*** Opening of TASK MATERIAL ***

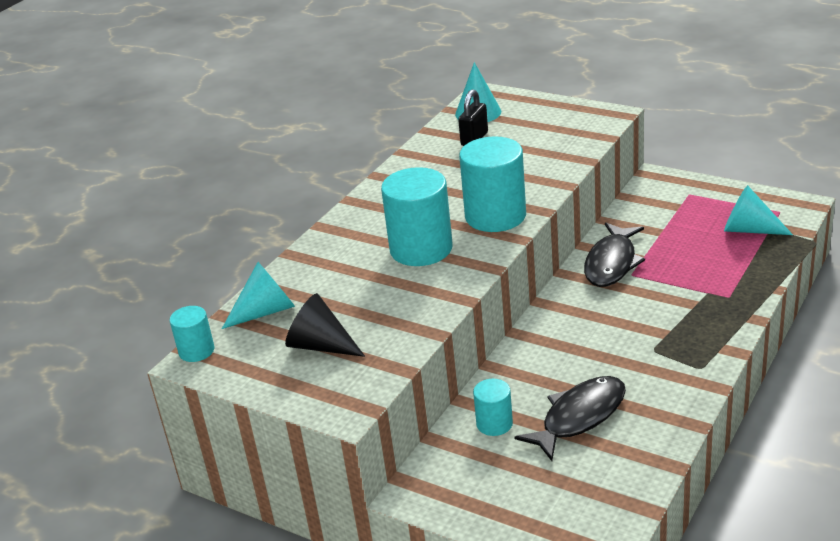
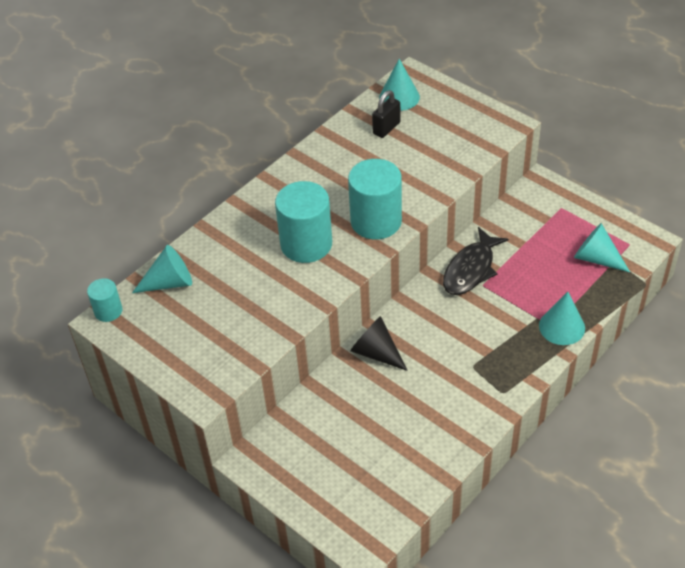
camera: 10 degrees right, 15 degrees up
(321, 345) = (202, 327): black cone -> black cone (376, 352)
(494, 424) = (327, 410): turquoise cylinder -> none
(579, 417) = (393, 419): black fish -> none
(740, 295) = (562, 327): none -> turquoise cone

*** Close of TASK MATERIAL ***

▶ **ABOUT THIS TASK**: Once you have counted the lines of the records holding the string "none", state that number with no other words.

▶ **ANSWER SECTION**: 3